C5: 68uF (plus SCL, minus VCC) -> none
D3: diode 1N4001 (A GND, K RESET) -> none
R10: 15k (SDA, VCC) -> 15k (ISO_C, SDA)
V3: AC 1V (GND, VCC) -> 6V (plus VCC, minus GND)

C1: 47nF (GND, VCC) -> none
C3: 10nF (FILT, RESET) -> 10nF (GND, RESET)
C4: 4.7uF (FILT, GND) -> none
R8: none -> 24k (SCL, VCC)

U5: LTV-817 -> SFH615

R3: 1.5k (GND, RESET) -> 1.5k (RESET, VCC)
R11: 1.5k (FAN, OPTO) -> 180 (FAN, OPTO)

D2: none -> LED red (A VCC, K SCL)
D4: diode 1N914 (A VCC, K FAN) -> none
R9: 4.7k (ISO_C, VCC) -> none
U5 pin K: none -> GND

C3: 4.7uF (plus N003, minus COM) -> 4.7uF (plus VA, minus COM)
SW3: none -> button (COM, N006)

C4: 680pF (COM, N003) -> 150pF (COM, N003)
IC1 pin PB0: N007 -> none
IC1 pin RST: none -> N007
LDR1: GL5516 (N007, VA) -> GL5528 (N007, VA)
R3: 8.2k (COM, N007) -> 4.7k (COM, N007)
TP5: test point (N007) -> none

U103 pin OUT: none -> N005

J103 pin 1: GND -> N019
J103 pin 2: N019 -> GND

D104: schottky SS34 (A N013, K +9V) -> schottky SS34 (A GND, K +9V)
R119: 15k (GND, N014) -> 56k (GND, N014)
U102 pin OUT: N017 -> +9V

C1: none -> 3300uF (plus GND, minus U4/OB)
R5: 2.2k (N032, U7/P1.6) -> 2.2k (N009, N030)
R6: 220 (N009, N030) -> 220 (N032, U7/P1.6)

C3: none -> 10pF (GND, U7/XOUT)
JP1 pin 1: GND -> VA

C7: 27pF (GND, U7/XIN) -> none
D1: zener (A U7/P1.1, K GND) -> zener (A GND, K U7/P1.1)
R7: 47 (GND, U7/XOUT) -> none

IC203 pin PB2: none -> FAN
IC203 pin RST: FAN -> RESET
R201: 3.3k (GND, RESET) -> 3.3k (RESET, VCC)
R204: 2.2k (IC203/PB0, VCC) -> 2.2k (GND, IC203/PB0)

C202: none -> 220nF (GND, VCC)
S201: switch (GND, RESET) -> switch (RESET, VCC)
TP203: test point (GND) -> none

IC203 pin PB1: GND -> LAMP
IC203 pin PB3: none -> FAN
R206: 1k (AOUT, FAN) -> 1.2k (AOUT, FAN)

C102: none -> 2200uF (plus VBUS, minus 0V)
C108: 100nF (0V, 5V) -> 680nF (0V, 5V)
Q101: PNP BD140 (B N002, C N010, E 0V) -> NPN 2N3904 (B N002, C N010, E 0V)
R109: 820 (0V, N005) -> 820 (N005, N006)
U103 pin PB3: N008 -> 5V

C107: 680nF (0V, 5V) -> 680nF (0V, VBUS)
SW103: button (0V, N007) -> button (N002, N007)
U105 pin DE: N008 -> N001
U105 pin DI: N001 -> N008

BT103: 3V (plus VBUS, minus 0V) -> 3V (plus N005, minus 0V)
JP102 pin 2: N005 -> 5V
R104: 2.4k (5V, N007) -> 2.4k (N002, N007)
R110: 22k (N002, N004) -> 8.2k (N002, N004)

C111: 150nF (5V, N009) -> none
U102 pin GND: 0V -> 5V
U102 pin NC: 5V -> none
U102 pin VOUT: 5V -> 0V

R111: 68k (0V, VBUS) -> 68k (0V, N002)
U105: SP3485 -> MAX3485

_ _ _ _ _ _ _

• _What the task asks_:
When you reach the line holding "JP1 pin 1: GND -> VA" in the records above, begin reproducing exactly, stop after the line holding "TP203: test point (GND) -> none", and output nothing else.

• _Worked solution_:
JP1 pin 1: GND -> VA

C7: 27pF (GND, U7/XIN) -> none
D1: zener (A U7/P1.1, K GND) -> zener (A GND, K U7/P1.1)
R7: 47 (GND, U7/XOUT) -> none

IC203 pin PB2: none -> FAN
IC203 pin RST: FAN -> RESET
R201: 3.3k (GND, RESET) -> 3.3k (RESET, VCC)
R204: 2.2k (IC203/PB0, VCC) -> 2.2k (GND, IC203/PB0)

C202: none -> 220nF (GND, VCC)
S201: switch (GND, RESET) -> switch (RESET, VCC)
TP203: test point (GND) -> none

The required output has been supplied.